DESCRIPTION OF THE TASK — Turn the rows below into a numbered list, leaving out blank lines and any pictures.

Rows in a dataset
----

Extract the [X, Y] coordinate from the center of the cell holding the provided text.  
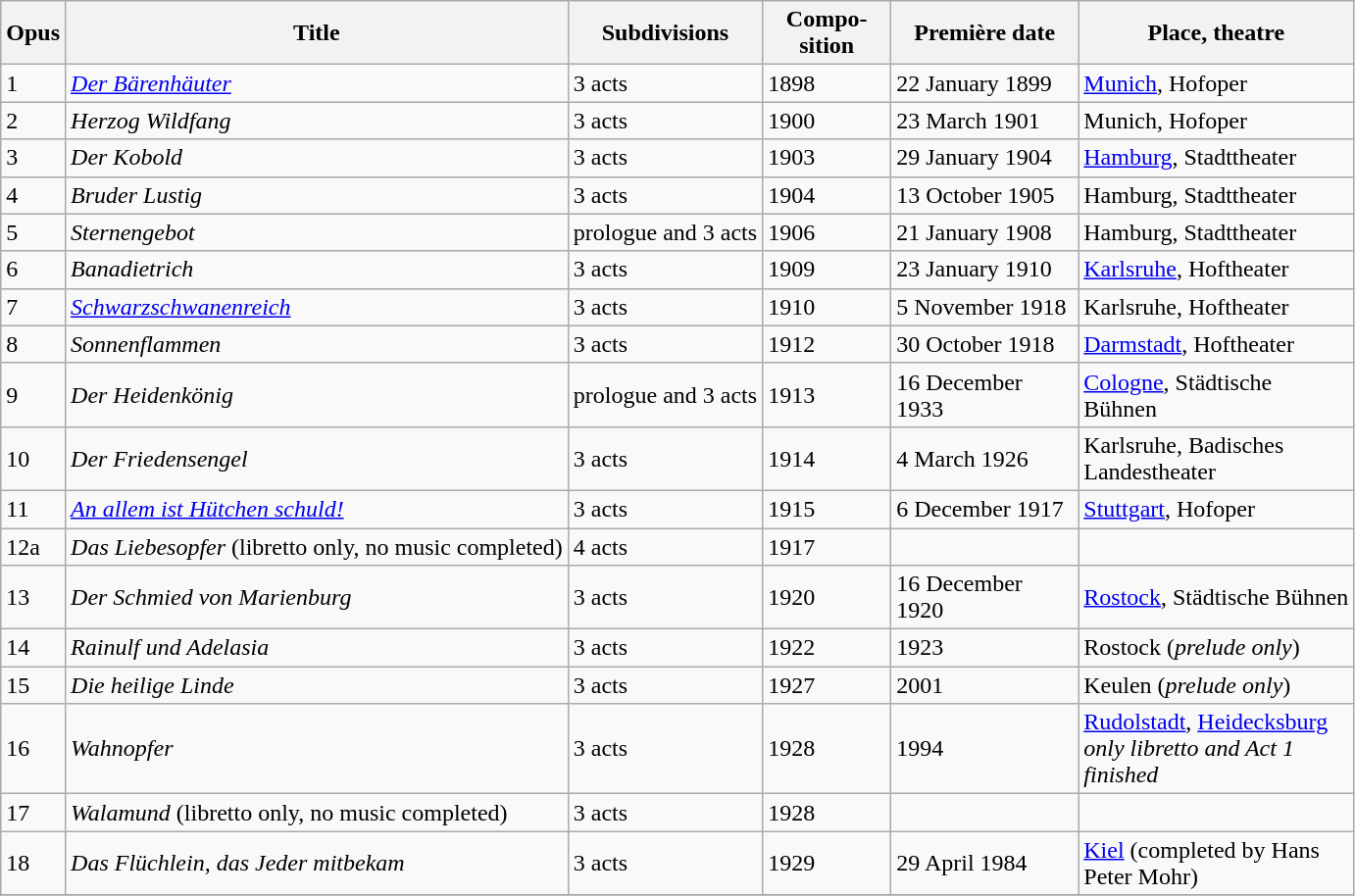
1900 [828, 121]
Schwarzschwanenreich [318, 307]
Die heilige Linde [318, 685]
1922 [828, 648]
Der Kobold [318, 158]
9 [33, 394]
Banadietrich [318, 270]
1913 [828, 394]
8 [33, 344]
4 [33, 195]
Sonnenflammen [318, 344]
1914 [828, 459]
23 March 1901 [984, 121]
Rudolstadt, Heidecksburg only libretto and Act 1 finished [1216, 749]
11 [33, 509]
Cologne, Städtische Bühnen [1216, 394]
13 October 1905 [984, 195]
Der Heidenkönig [318, 394]
Wahnopfer [318, 749]
23 January 1910 [984, 270]
21 January 1908 [984, 232]
Der Bärenhäuter [318, 83]
5 November 1918 [984, 307]
3 [33, 158]
17 [33, 813]
22 January 1899 [984, 83]
An allem ist Hütchen schuld! [318, 509]
Place, theatre [1216, 33]
14 [33, 648]
1 [33, 83]
Première date [984, 33]
Sub­divisions [665, 33]
18 [33, 863]
Karlsruhe, Badisches Landestheater [1216, 459]
Rostock (prelude only) [1216, 648]
15 [33, 685]
Walamund (libretto only, no music completed) [318, 813]
Herzog Wildfang [318, 121]
1910 [828, 307]
29 January 1904 [984, 158]
1923 [984, 648]
1909 [828, 270]
30 October 1918 [984, 344]
2001 [984, 685]
6 [33, 270]
1904 [828, 195]
4 acts [665, 546]
1929 [828, 863]
5 [33, 232]
Der Friedensengel [318, 459]
7 [33, 307]
Das Liebesopfer (libretto only, no music completed) [318, 546]
1903 [828, 158]
16 [33, 749]
29 April 1984 [984, 863]
1906 [828, 232]
Das Flüchlein, das Jeder mitbekam [318, 863]
Darmstadt, Hoftheater [1216, 344]
Compo-sition [828, 33]
16 December 1933 [984, 394]
16 December 1920 [984, 598]
Title [318, 33]
Bruder Lustig [318, 195]
1917 [828, 546]
13 [33, 598]
Stuttgart, Hofoper [1216, 509]
Opus [33, 33]
12a [33, 546]
Kiel (completed by Hans Peter Mohr) [1216, 863]
1912 [828, 344]
1898 [828, 83]
1994 [984, 749]
2 [33, 121]
6 December 1917 [984, 509]
Rainulf und Adelasia [318, 648]
Sternengebot [318, 232]
10 [33, 459]
4 March 1926 [984, 459]
1927 [828, 685]
Der Schmied von Marienburg [318, 598]
Keulen (prelude only) [1216, 685]
1920 [828, 598]
1915 [828, 509]
Rostock, Städtische Bühnen [1216, 598]
Detect which cell encompasses the target text, then output its (X, Y) center coordinate. 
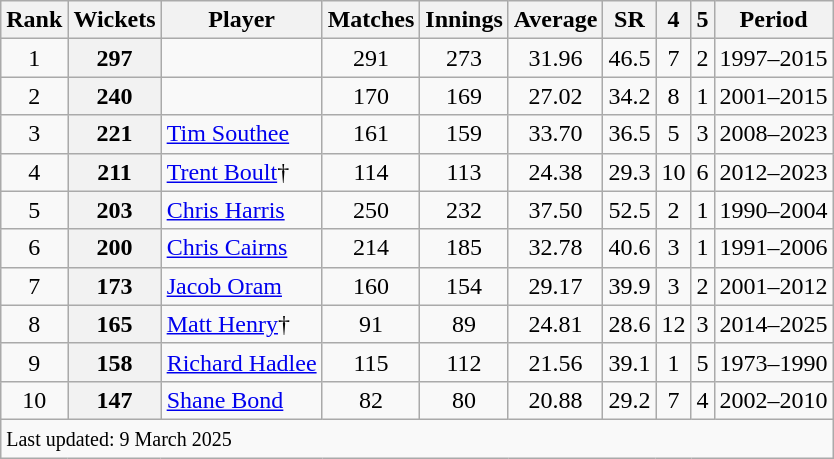
Rank (34, 20)
Player (242, 20)
170 (371, 96)
297 (114, 58)
39.9 (630, 286)
1973–1990 (774, 362)
203 (114, 210)
200 (114, 248)
SR (630, 20)
21.56 (556, 362)
240 (114, 96)
Richard Hadlee (242, 362)
24.38 (556, 172)
Trent Boult† (242, 172)
34.2 (630, 96)
29.3 (630, 172)
273 (464, 58)
46.5 (630, 58)
24.81 (556, 324)
2001–2015 (774, 96)
250 (371, 210)
Jacob Oram (242, 286)
27.02 (556, 96)
211 (114, 172)
115 (371, 362)
214 (371, 248)
31.96 (556, 58)
Last updated: 9 March 2025 (417, 438)
36.5 (630, 134)
2012–2023 (774, 172)
159 (464, 134)
32.78 (556, 248)
232 (464, 210)
Period (774, 20)
185 (464, 248)
Wickets (114, 20)
39.1 (630, 362)
2014–2025 (774, 324)
12 (674, 324)
1997–2015 (774, 58)
Chris Cairns (242, 248)
Innings (464, 20)
154 (464, 286)
165 (114, 324)
29.2 (630, 400)
2002–2010 (774, 400)
1991–2006 (774, 248)
221 (114, 134)
33.70 (556, 134)
Shane Bond (242, 400)
Tim Southee (242, 134)
9 (34, 362)
113 (464, 172)
147 (114, 400)
1990–2004 (774, 210)
89 (464, 324)
40.6 (630, 248)
20.88 (556, 400)
Matt Henry† (242, 324)
291 (371, 58)
Chris Harris (242, 210)
160 (371, 286)
29.17 (556, 286)
37.50 (556, 210)
91 (371, 324)
2001–2012 (774, 286)
169 (464, 96)
82 (371, 400)
80 (464, 400)
114 (371, 172)
52.5 (630, 210)
28.6 (630, 324)
173 (114, 286)
112 (464, 362)
Matches (371, 20)
2008–2023 (774, 134)
Average (556, 20)
158 (114, 362)
161 (371, 134)
Return the (x, y) coordinate for the center point of the cell that contains the specified text.  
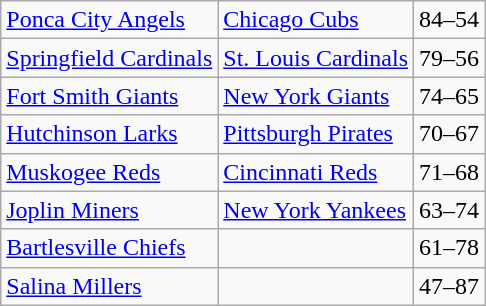
Ponca City Angels (110, 20)
71–68 (450, 172)
47–87 (450, 286)
Joplin Miners (110, 210)
84–54 (450, 20)
Chicago Cubs (316, 20)
Springfield Cardinals (110, 58)
Hutchinson Larks (110, 134)
St. Louis Cardinals (316, 58)
79–56 (450, 58)
63–74 (450, 210)
New York Giants (316, 96)
Cincinnati Reds (316, 172)
Fort Smith Giants (110, 96)
Salina Millers (110, 286)
70–67 (450, 134)
Muskogee Reds (110, 172)
Pittsburgh Pirates (316, 134)
74–65 (450, 96)
61–78 (450, 248)
Bartlesville Chiefs (110, 248)
New York Yankees (316, 210)
Extract the (X, Y) coordinate from the center of the cell holding the provided text.  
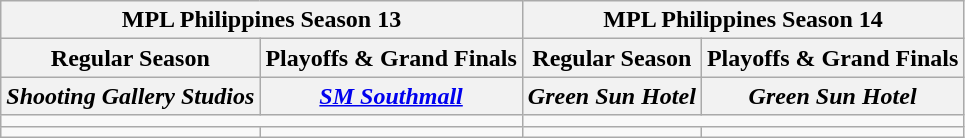
SM Southmall (391, 96)
MPL Philippines Season 14 (742, 20)
Shooting Gallery Studios (130, 96)
MPL Philippines Season 13 (262, 20)
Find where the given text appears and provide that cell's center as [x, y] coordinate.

----

EXERCISE RESPONSE —
1. Extract the [X, Y] coordinate from the center of the cell holding the provided text.  
2. 1900 [828, 121]
3. Schwarzschwanenreich [318, 307]
4. Die heilige Linde [318, 685]
5. 1922 [828, 648]
6. Der Kobold [318, 158]
7. 9 [33, 394]
8. Banadietrich [318, 270]
9. 1913 [828, 394]
10. 8 [33, 344]
11. 4 [33, 195]
12. Sonnenflammen [318, 344]
13. 1914 [828, 459]
14. 23 March 1901 [984, 121]
15. Rudolstadt, Heidecksburg only libretto and Act 1 finished [1216, 749]
16. 11 [33, 509]
17. Cologne, Städtische Bühnen [1216, 394]
18. 13 October 1905 [984, 195]
19. Der Heidenkönig [318, 394]
20. Wahnopfer [318, 749]
21. 23 January 1910 [984, 270]
22. 21 January 1908 [984, 232]
23. Der Bärenhäuter [318, 83]
24. 5 November 1918 [984, 307]
25. 3 [33, 158]
26. 17 [33, 813]
27. 22 January 1899 [984, 83]
28. An allem ist Hütchen schuld! [318, 509]
29. Place, theatre [1216, 33]
30. 14 [33, 648]
31. 1 [33, 83]
32. Première date [984, 33]
33. Sub­divisions [665, 33]
34. 18 [33, 863]
35. Karlsruhe, Badisches Landestheater [1216, 459]
36. Rostock (prelude only) [1216, 648]
37. 15 [33, 685]
38. Walamund (libretto only, no music completed) [318, 813]
39. Herzog Wildfang [318, 121]
40. 1910 [828, 307]
41. 29 January 1904 [984, 158]
42. 1923 [984, 648]
43. 1909 [828, 270]
44. 30 October 1918 [984, 344]
45. 2001 [984, 685]
46. 6 [33, 270]
47. 1904 [828, 195]
48. 4 acts [665, 546]
49. 1929 [828, 863]
50. 5 [33, 232]
51. Der Friedensengel [318, 459]
52. 7 [33, 307]
53. Das Liebesopfer (libretto only, no music completed) [318, 546]
54. 1903 [828, 158]
55. 16 [33, 749]
56. 29 April 1984 [984, 863]
57. 1906 [828, 232]
58. Das Flüchlein, das Jeder mitbekam [318, 863]
59. Darmstadt, Hoftheater [1216, 344]
60. Compo-sition [828, 33]
61. 16 December 1933 [984, 394]
62. 16 December 1920 [984, 598]
63. Title [318, 33]
64. Bruder Lustig [318, 195]
65. 1917 [828, 546]
66. 13 [33, 598]
67. Stuttgart, Hofoper [1216, 509]
68. Opus [33, 33]
69. 12a [33, 546]
70. Kiel (completed by Hans Peter Mohr) [1216, 863]
71. 1912 [828, 344]
72. 1898 [828, 83]
73. 1994 [984, 749]
74. 2 [33, 121]
75. 6 December 1917 [984, 509]
76. Rainulf und Adelasia [318, 648]
77. Sternengebot [318, 232]
78. 10 [33, 459]
79. 4 March 1926 [984, 459]
80. 1927 [828, 685]
81. Der Schmied von Marienburg [318, 598]
82. Keulen (prelude only) [1216, 685]
83. 1920 [828, 598]
84. 1915 [828, 509]
85. Rostock, Städtische Bühnen [1216, 598]
86. Detect which cell encompasses the target text, then output its (X, Y) center coordinate. 
87. Rank (34, 20)
88. Player (242, 20)
89. 170 (371, 96)
90. 297 (114, 58)
91. 39.9 (630, 286)
92. 1973–1990 (774, 362)
93. 203 (114, 210)
94. 200 (114, 248)
95. SR (630, 20)
96. 21.56 (556, 362)
97. 240 (114, 96)
98. Richard Hadlee (242, 362)
99. 24.38 (556, 172)
100. Trent Boult† (242, 172)
101. 34.2 (630, 96)
102. 29.3 (630, 172)
103. 273 (464, 58)
104. 46.5 (630, 58)
105. 24.81 (556, 324)
106. 2001–2015 (774, 96)
107. 250 (371, 210)
108. Jacob Oram (242, 286)
109. 27.02 (556, 96)
110. 211 (114, 172)
111. 115 (371, 362)
112. 214 (371, 248)
113. 31.96 (556, 58)
114. Last updated: 9 March 2025 (417, 438)
115. 36.5 (630, 134)
116. 2012–2023 (774, 172)
117. 159 (464, 134)
118. 32.78 (556, 248)
119. 232 (464, 210)
120. Period (774, 20)
121. 185 (464, 248)
122. Wickets (114, 20)
123. 39.1 (630, 362)
124. 2014–2025 (774, 324)
125. 12 (674, 324)
126. 1997–2015 (774, 58)
127. Chris Cairns (242, 248)
128. Innings (464, 20)
129. 154 (464, 286)
130. 165 (114, 324)
131. 29.2 (630, 400)
132. 2002–2010 (774, 400)
133. 1991–2006 (774, 248)
134. 221 (114, 134)
135. 33.70 (556, 134)
136. Shane Bond (242, 400)
137. Tim Southee (242, 134)
138. 9 (34, 362)
139. 113 (464, 172)
140. 147 (114, 400)
141. 1990–2004 (774, 210)
142. 89 (464, 324)
143. 40.6 (630, 248)
144. 20.88 (556, 400)
145. Matt Henry† (242, 324)
146. 291 (371, 58)
147. Chris Harris (242, 210)
148. 160 (371, 286)
149. 29.17 (556, 286)
150. 37.50 (556, 210)
151. 91 (371, 324)
152. 2001–2012 (774, 286)
153. 169 (464, 96)
154. 82 (371, 400)
155. 80 (464, 400)
156. 114 (371, 172)
157. 52.5 (630, 210)
158. 28.6 (630, 324)
159. 173 (114, 286)
160. 112 (464, 362)
161. Matches (371, 20)
162. 2008–2023 (774, 134)
163. Average (556, 20)
164. 158 (114, 362)
165. 161 (371, 134)
166. Return the (x, y) coordinate for the center point of the cell that contains the specified text.  
167. Ponca City Angels (110, 20)
168. 71–68 (450, 172)
169. 47–87 (450, 286)
170. Joplin Miners (110, 210)
171. 84–54 (450, 20)
172. Chicago Cubs (316, 20)
173. Springfield Cardinals (110, 58)
174. Hutchinson Larks (110, 134)
175. St. Louis Cardinals (316, 58)
176. 79–56 (450, 58)
177. 63–74 (450, 210)
178. New York Giants (316, 96)
179. Cincinnati Reds (316, 172)
180. Fort Smith Giants (110, 96)
181. Salina Millers (110, 286)
182. 70–67 (450, 134)
183. Muskogee Reds (110, 172)
184. Pittsburgh Pirates (316, 134)
185. 74–65 (450, 96)
186. 61–78 (450, 248)
187. Bartlesville Chiefs (110, 248)
188. New York Yankees (316, 210)
189. Extract the (X, Y) coordinate from the center of the cell holding the provided text.  
190. SM Southmall (391, 96)
191. MPL Philippines Season 14 (742, 20)
192. Shooting Gallery Studios (130, 96)
193. MPL Philippines Season 13 (262, 20)
194. Find where the given text appears and provide that cell's center as [x, y] coordinate.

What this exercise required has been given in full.